[[ Dataset content open ]]
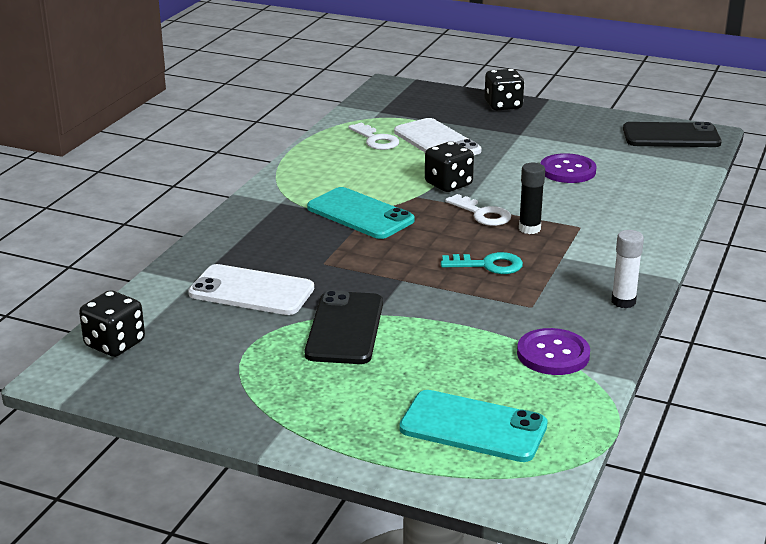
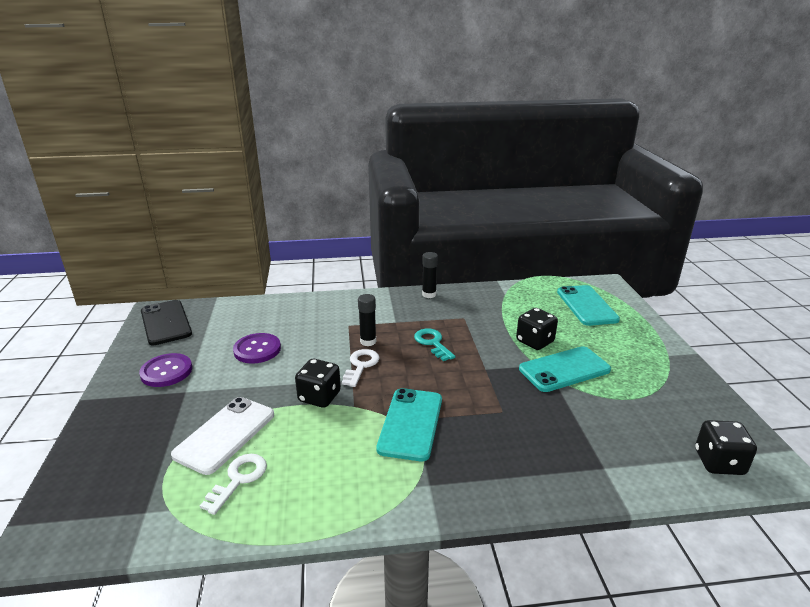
camera: 120 degrees left, 0 degrees up
white phone [188,264,314,315] -> none
black phone [304,290,383,364] -> turquoise phone [519,346,611,392]
black dice [485,69,524,110] -> black dice moved to [516,308,558,350]
purple button [517,328,590,375] -> purple button moved to [139,353,192,387]
white glue stick [611,230,644,308] -> black glue stick [422,252,438,298]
[[ Dataset content closed ]]
§ **Problem description**
From the data above, gather every line that includes the word "black".

§ **Result for this exercise**
black phone [304,290,383,364] -> turquoise phone [519,346,611,392]
black dice [485,69,524,110] -> black dice moved to [516,308,558,350]
white glue stick [611,230,644,308] -> black glue stick [422,252,438,298]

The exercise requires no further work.